**Supplied data**:
┌──

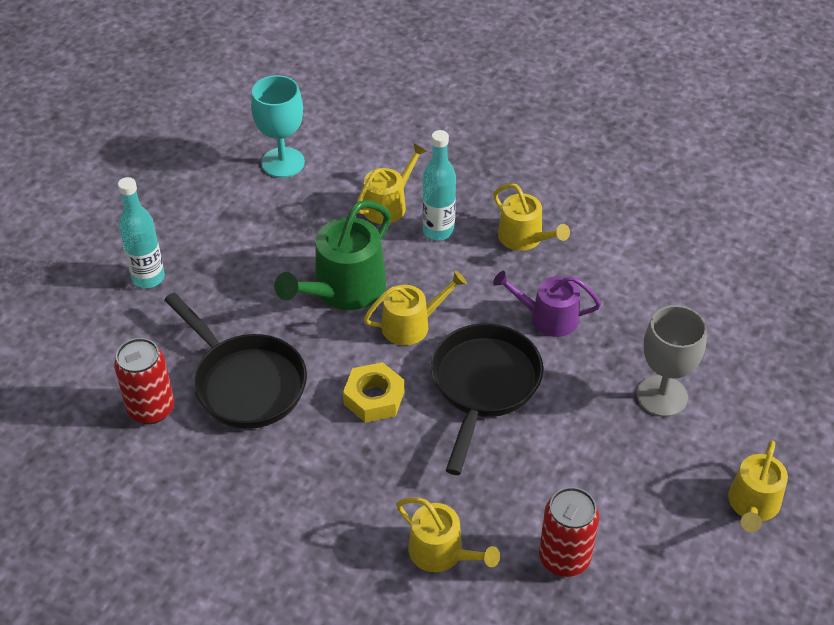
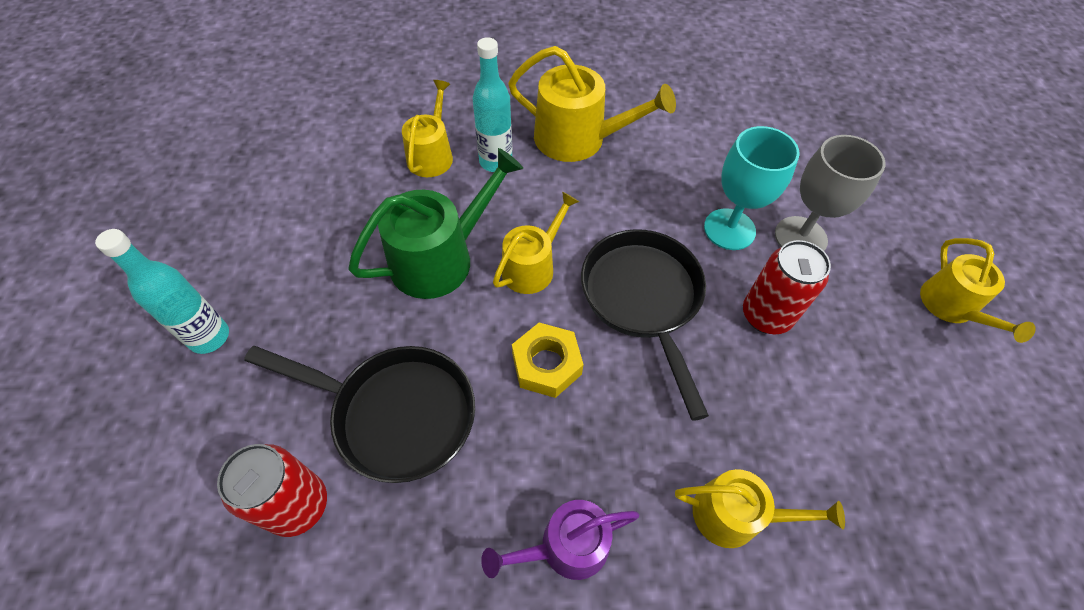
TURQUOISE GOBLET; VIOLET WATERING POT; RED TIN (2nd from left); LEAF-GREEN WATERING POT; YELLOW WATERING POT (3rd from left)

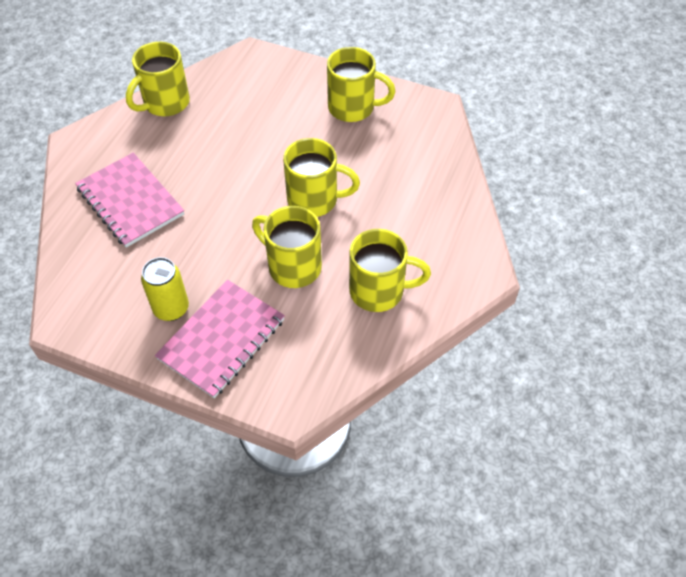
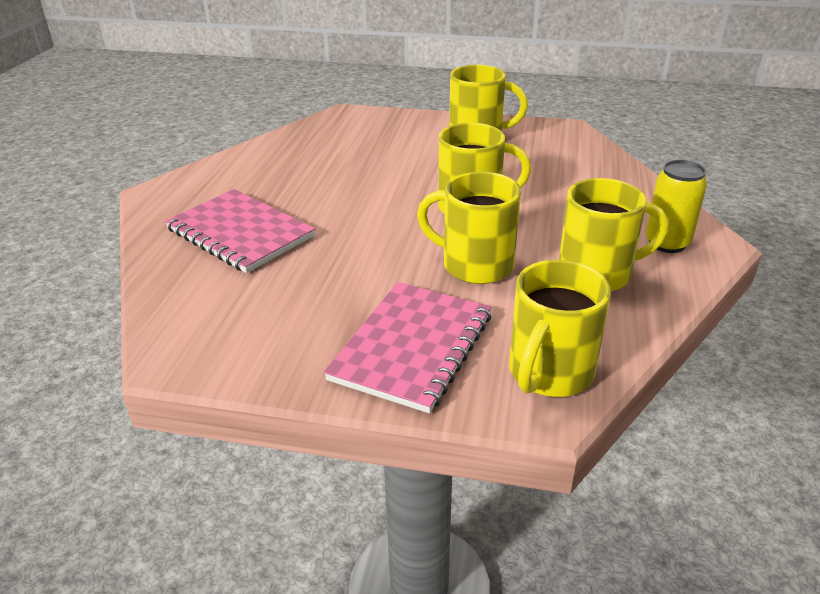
YELLOW MUG (4th from left); YELLOW TIN

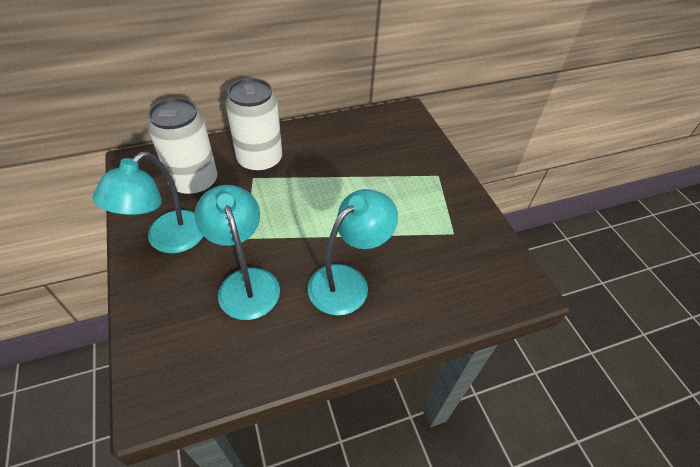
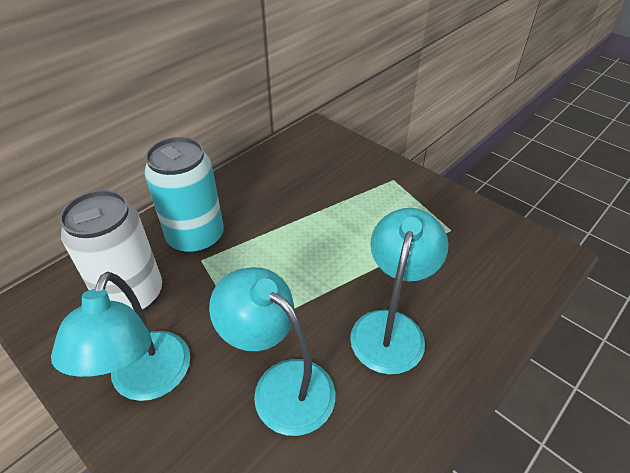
TURQUOISE TIN

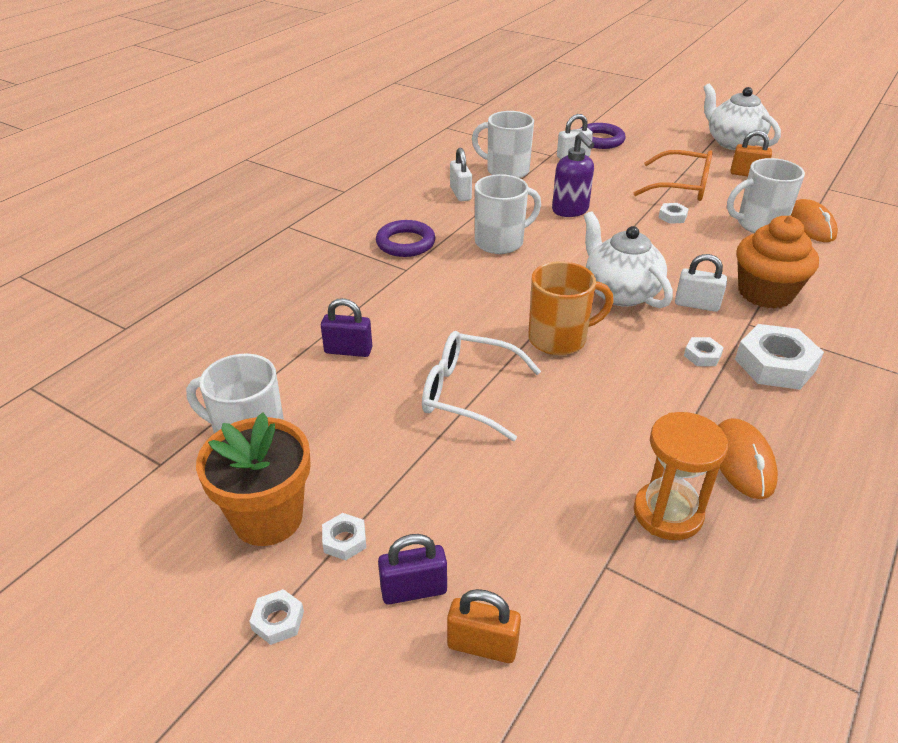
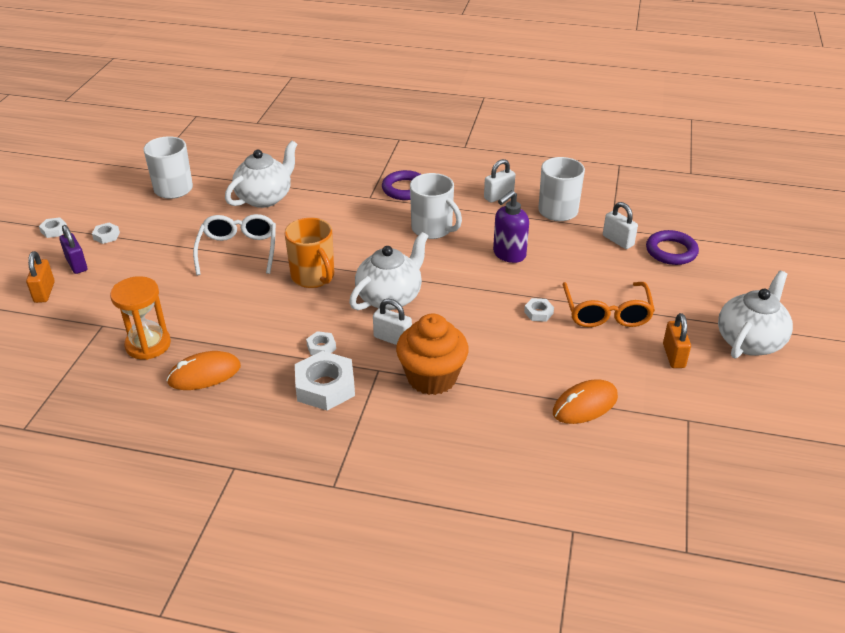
ORANGE POTTED PLANT; PURE WHITE MUG (4th from left in the first image); PURE WHITE TEA POT (1st from left); PURE WHITE LOCK (1st from left)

└──

**What you should do**: Exactly as written, restate the listing above with its pictures omitted.

**Result of the exercise**:
TURQUOISE GOBLET; VIOLET WATERING POT; RED TIN (2nd from left); LEAF-GREEN WATERING POT; YELLOW WATERING POT (3rd from left)

YELLOW MUG (4th from left); YELLOW TIN

TURQUOISE TIN

ORANGE POTTED PLANT; PURE WHITE MUG (4th from left in the first image); PURE WHITE TEA POT (1st from left); PURE WHITE LOCK (1st from left)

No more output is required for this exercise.